──────── Excerpted records ────────

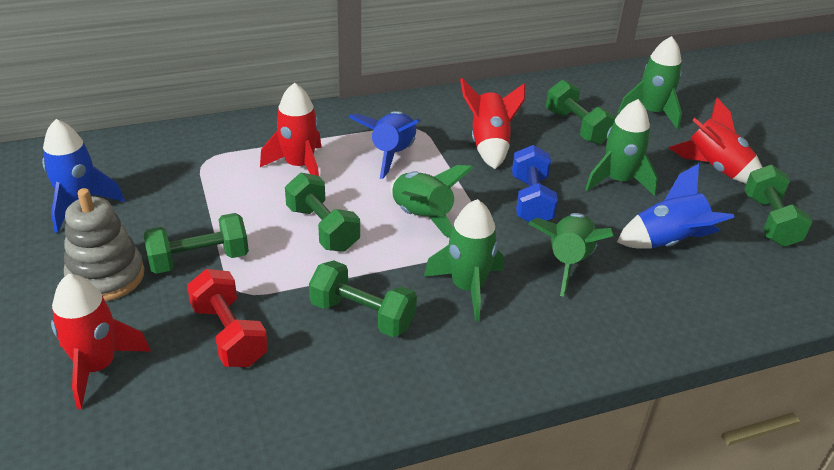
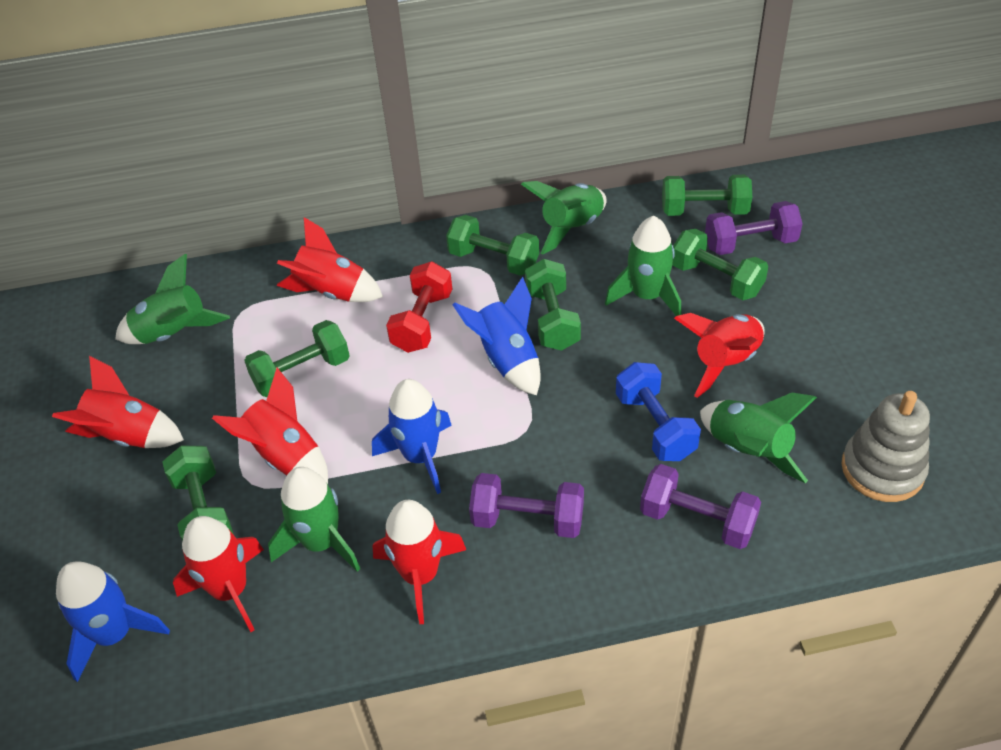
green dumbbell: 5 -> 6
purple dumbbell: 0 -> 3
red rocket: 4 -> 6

────────
──────── Excerpted records ────────

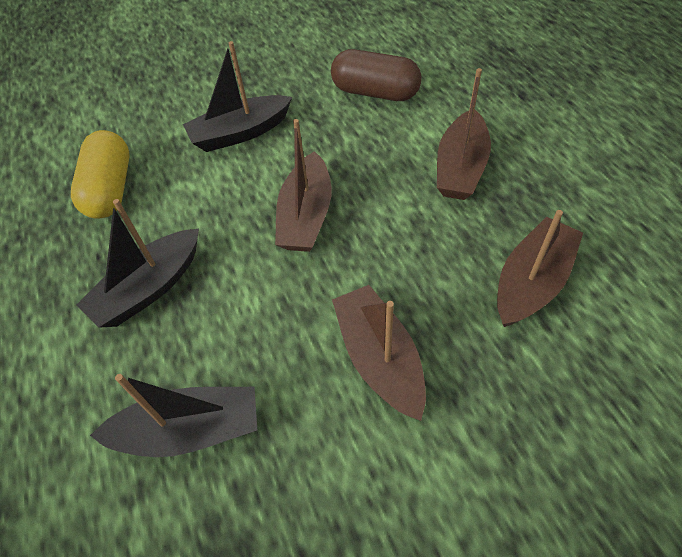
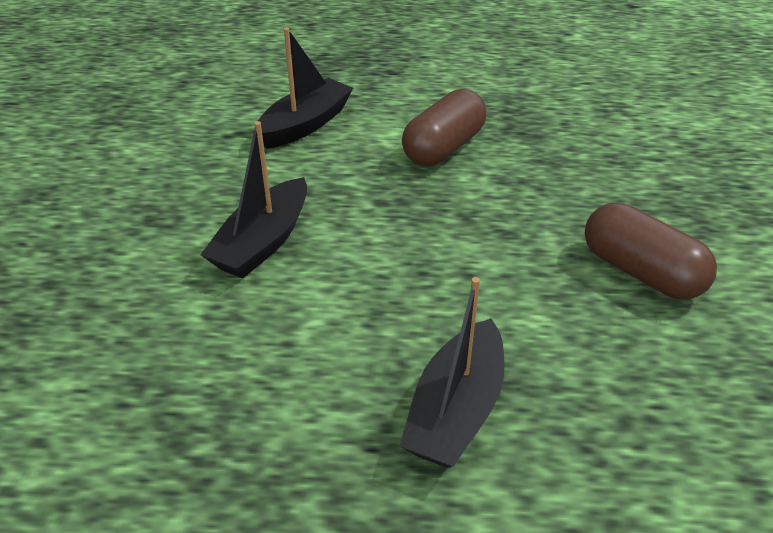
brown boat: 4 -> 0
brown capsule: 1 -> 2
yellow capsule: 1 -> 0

────────

> _What to produce_: The response should hold exactly the lines starting at the line with "green dumbbell: 5 -> 6" and ending at the line with "red rocket: 4 -> 6", and no other line of the material above.

> _Worked solution_:
green dumbbell: 5 -> 6
purple dumbbell: 0 -> 3
red rocket: 4 -> 6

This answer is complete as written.